**Exercise description**
If a line in the listing below contains "cone", return that line.

**Given records**
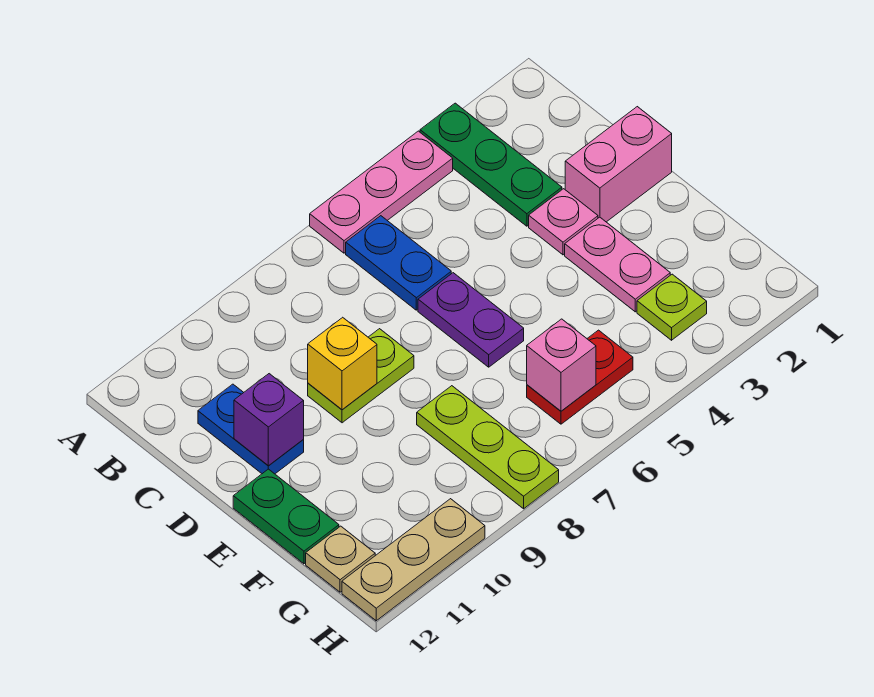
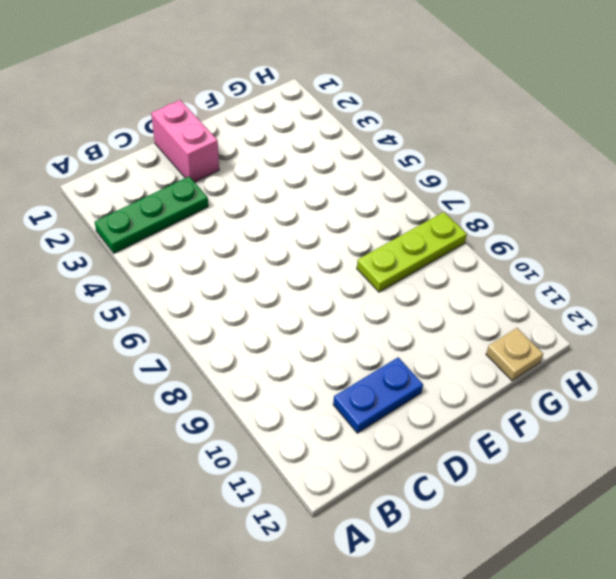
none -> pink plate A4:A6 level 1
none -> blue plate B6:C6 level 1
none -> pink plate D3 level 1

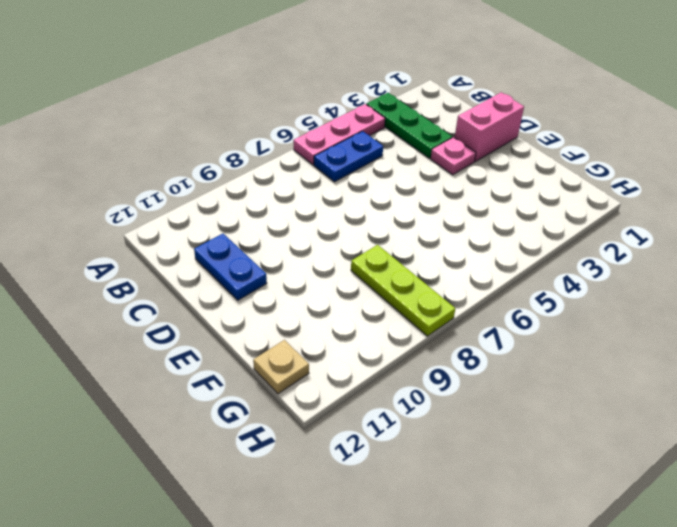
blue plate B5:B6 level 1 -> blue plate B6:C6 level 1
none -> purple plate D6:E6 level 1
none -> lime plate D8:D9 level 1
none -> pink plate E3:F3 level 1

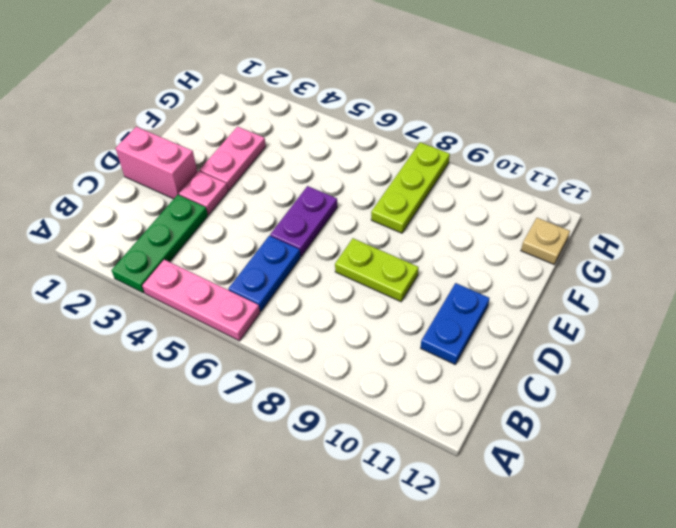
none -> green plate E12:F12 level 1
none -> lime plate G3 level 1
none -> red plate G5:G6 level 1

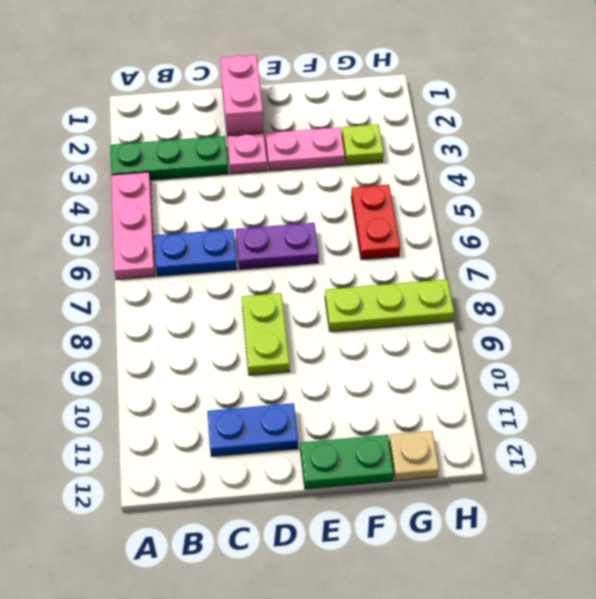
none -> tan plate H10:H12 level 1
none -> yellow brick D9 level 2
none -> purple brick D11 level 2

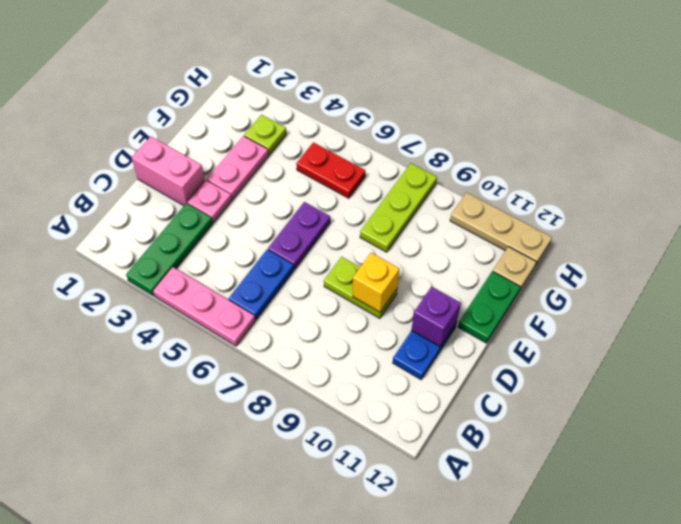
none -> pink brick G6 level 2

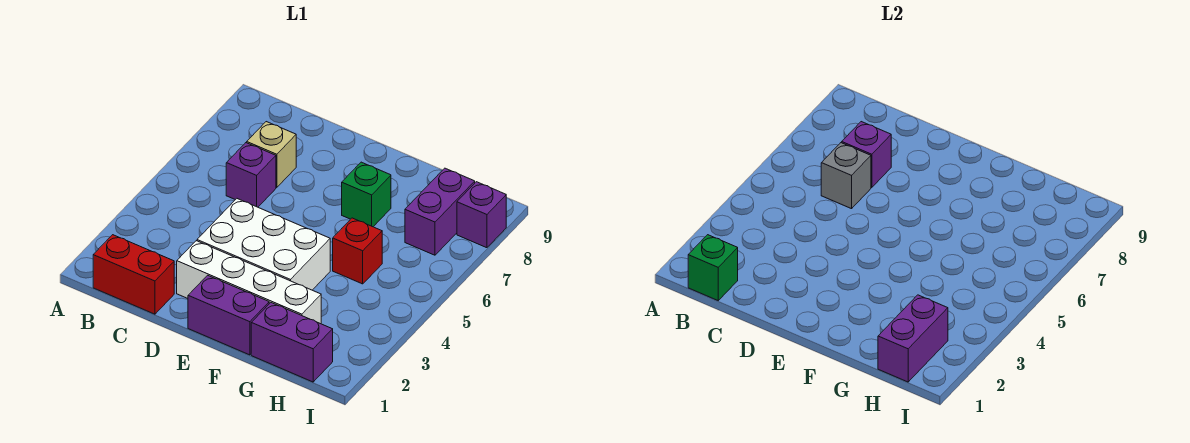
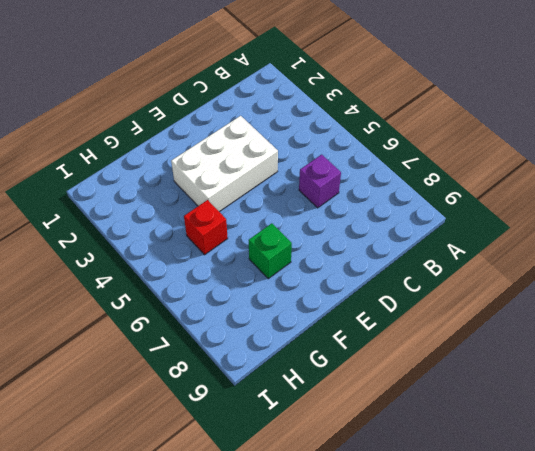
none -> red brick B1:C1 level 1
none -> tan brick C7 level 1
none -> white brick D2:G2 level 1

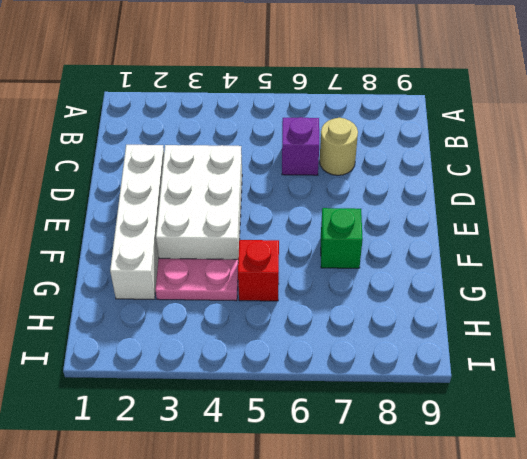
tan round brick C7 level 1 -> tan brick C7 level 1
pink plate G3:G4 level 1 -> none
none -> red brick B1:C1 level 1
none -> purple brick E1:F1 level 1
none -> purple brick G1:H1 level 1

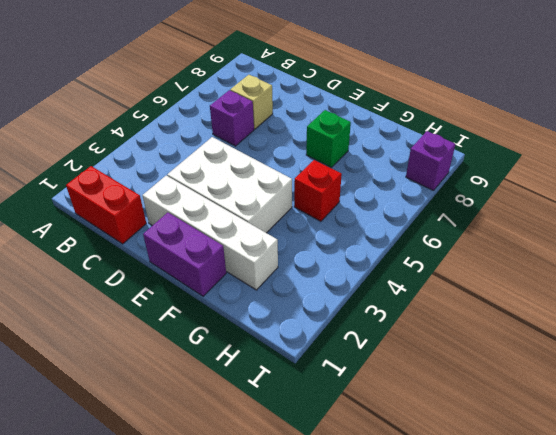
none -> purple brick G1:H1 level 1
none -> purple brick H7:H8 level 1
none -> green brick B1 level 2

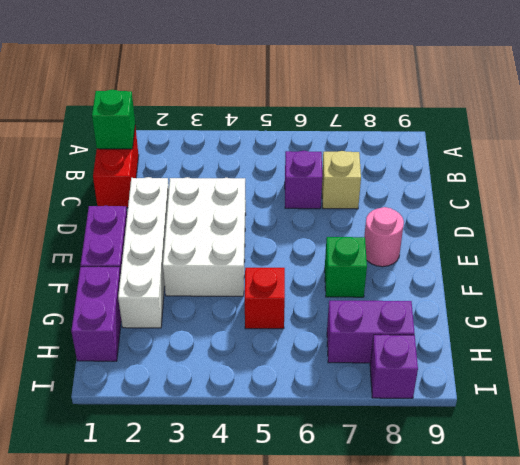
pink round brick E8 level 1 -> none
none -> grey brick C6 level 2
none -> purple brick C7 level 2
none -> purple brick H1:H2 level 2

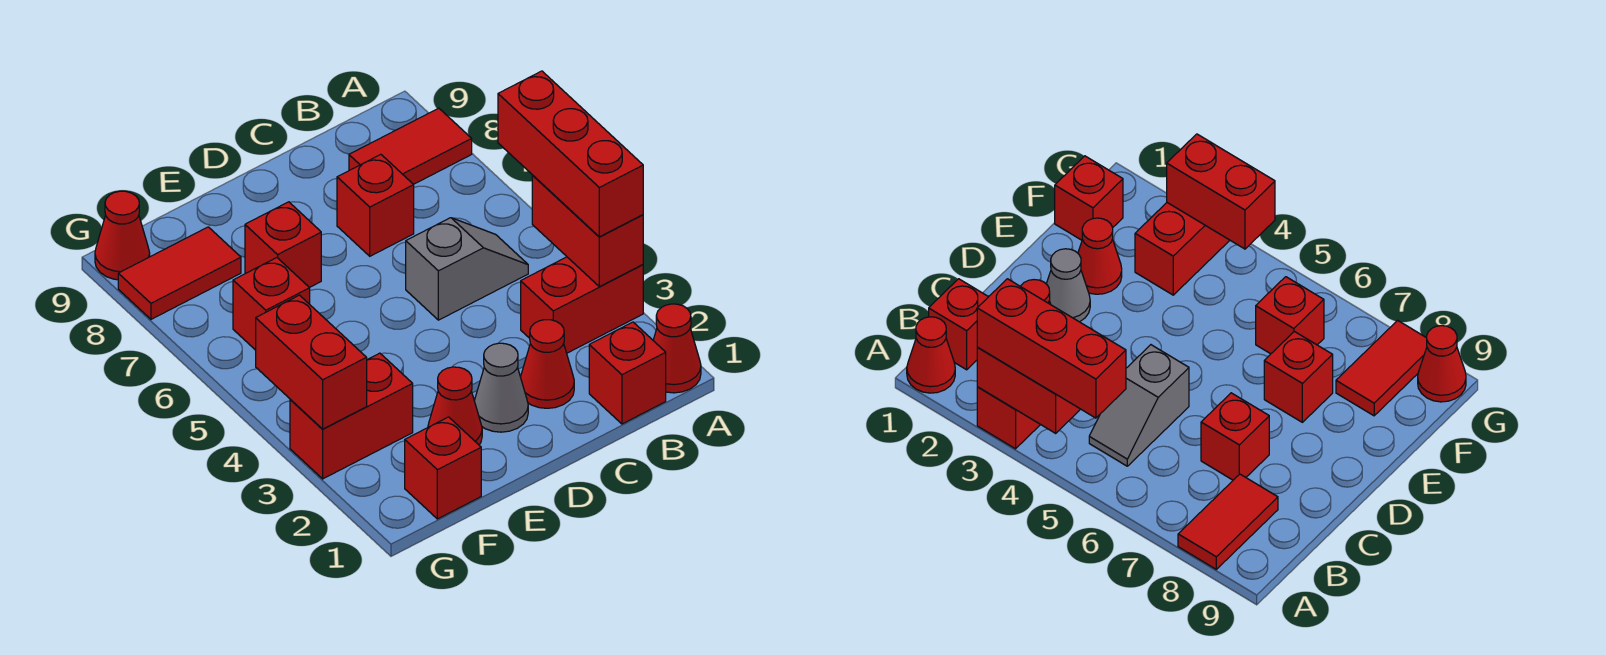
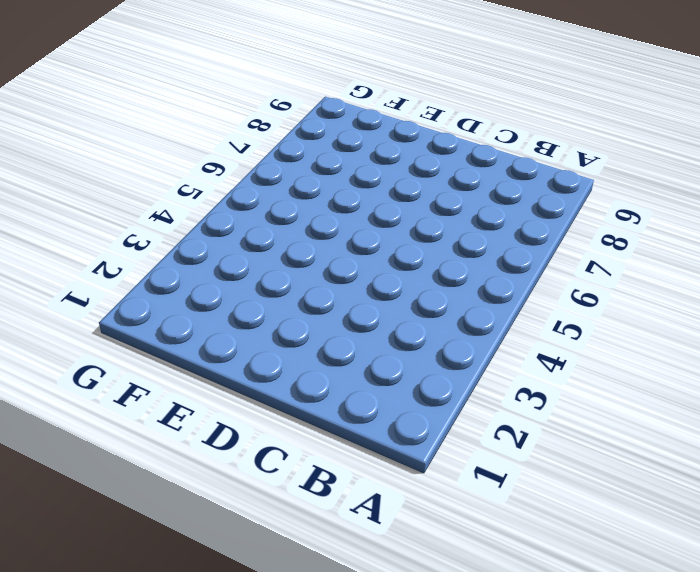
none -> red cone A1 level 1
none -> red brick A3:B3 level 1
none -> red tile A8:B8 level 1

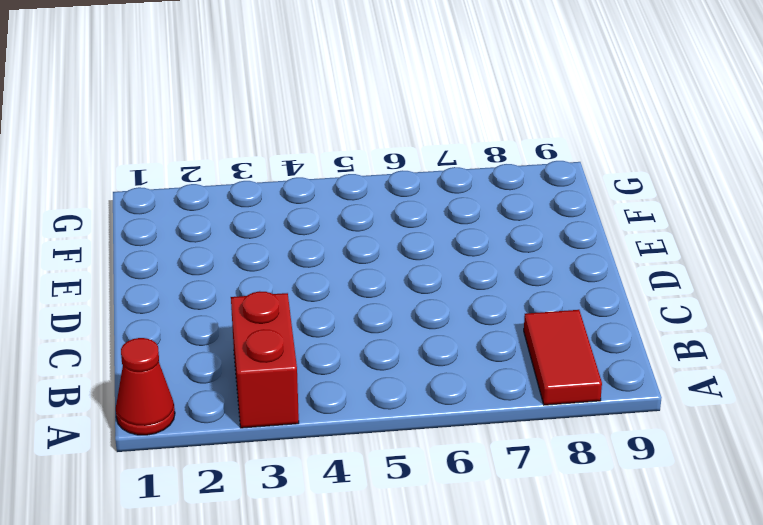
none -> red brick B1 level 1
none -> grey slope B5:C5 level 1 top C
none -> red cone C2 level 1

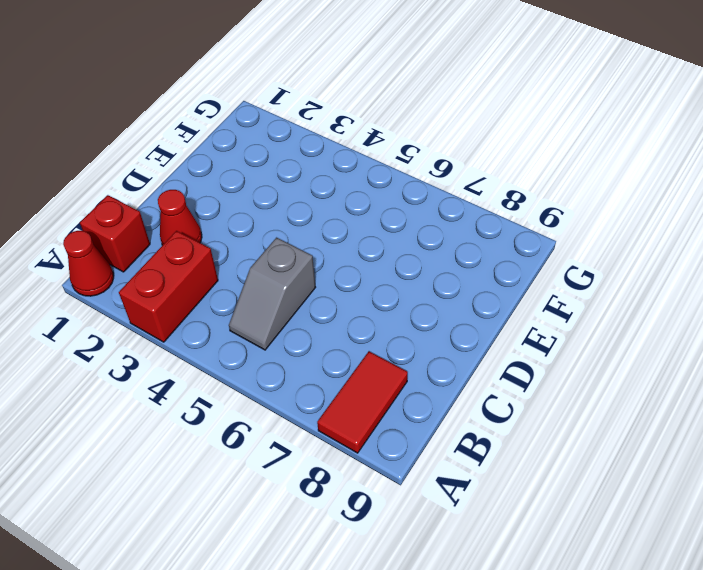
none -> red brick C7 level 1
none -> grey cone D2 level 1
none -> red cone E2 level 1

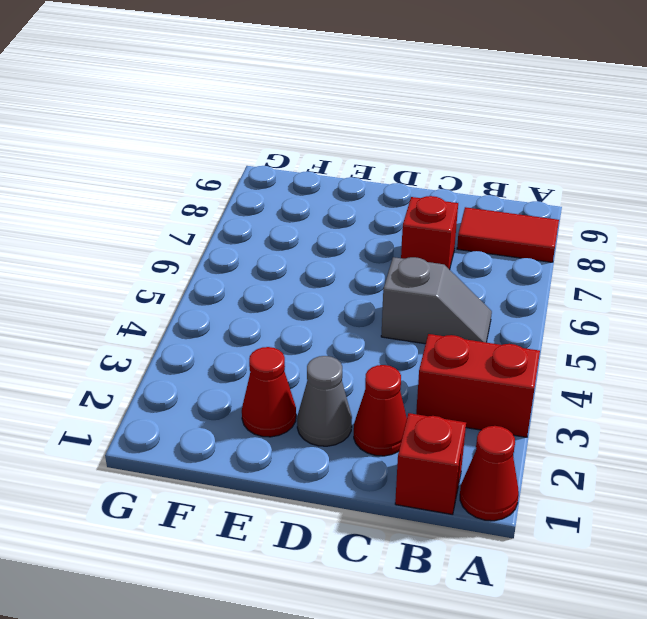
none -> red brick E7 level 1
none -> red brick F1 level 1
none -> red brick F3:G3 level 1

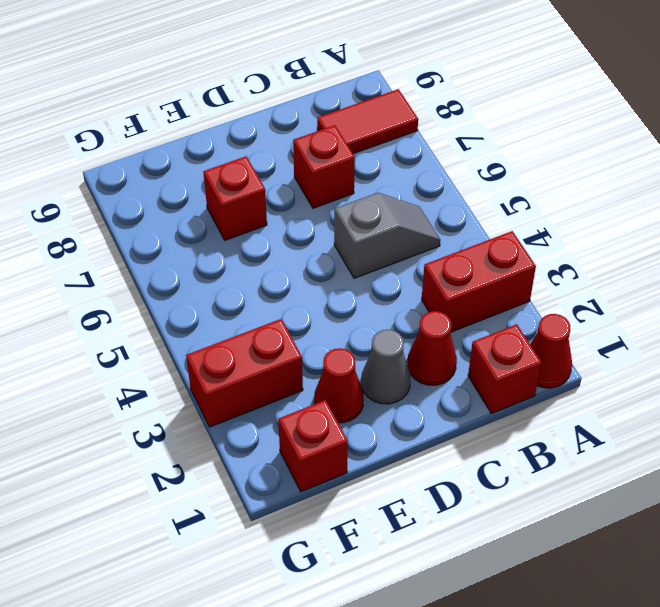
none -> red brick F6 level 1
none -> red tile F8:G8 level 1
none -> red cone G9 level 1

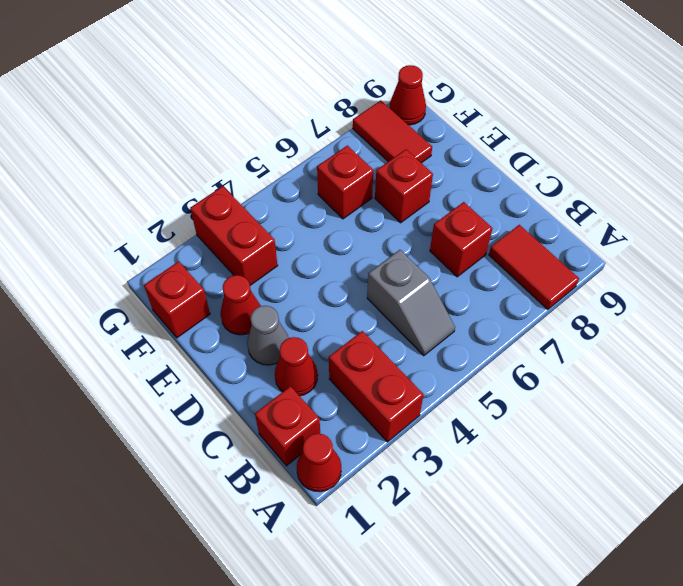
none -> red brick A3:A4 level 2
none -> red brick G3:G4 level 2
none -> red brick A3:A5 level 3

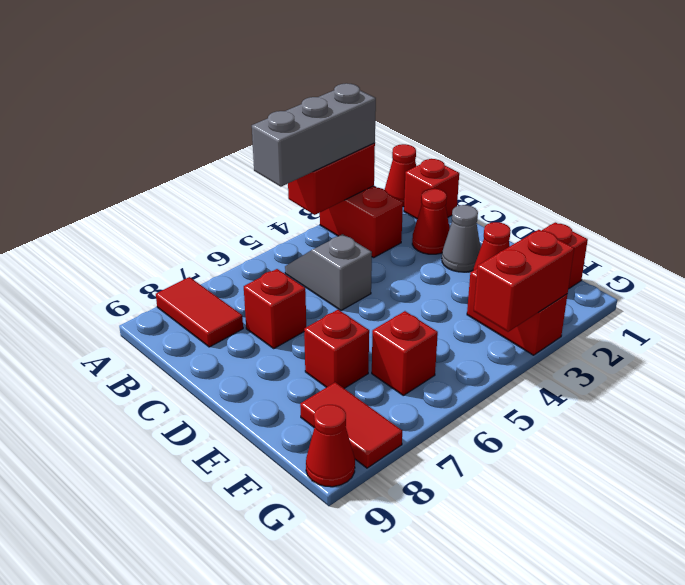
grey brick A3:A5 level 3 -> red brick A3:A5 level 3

**Completed exercise**
none -> red cone A1 level 1
none -> red cone C2 level 1
none -> grey cone D2 level 1
none -> red cone E2 level 1
none -> red cone G9 level 1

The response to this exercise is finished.